● TASK DATA:
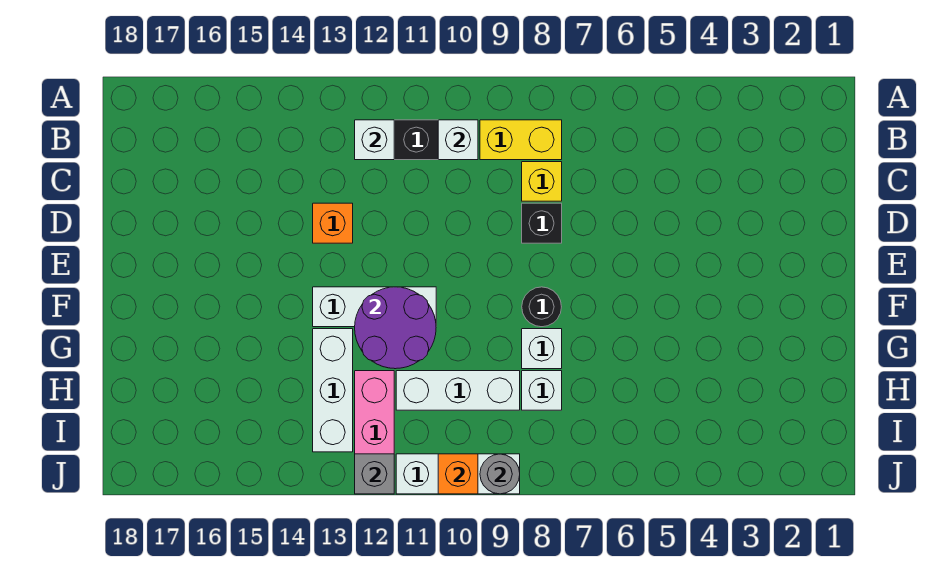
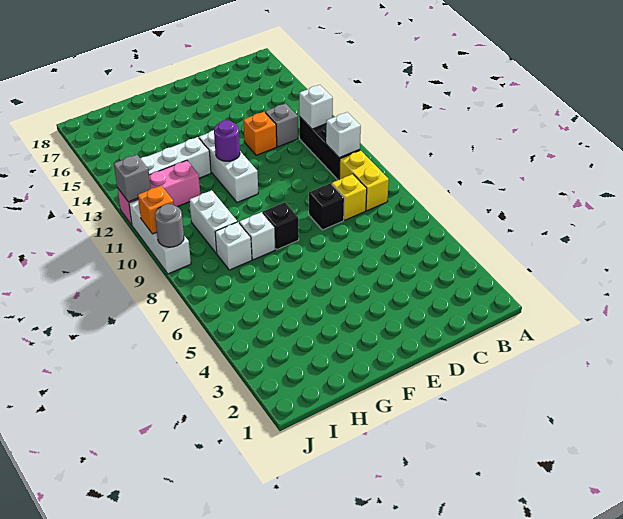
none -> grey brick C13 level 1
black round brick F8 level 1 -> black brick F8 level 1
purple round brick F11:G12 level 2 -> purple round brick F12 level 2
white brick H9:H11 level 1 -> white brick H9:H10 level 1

--

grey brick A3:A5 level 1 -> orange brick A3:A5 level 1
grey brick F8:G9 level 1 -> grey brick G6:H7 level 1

● TASK OBJECTIVE: Everything above from the line containing "purple round brick F11:G12" down to the line containing "white brick H9:H11" should be copied exactly, both end lines included, and nothing else.

● TASK RESPONSE:
purple round brick F11:G12 level 2 -> purple round brick F12 level 2
white brick H9:H11 level 1 -> white brick H9:H10 level 1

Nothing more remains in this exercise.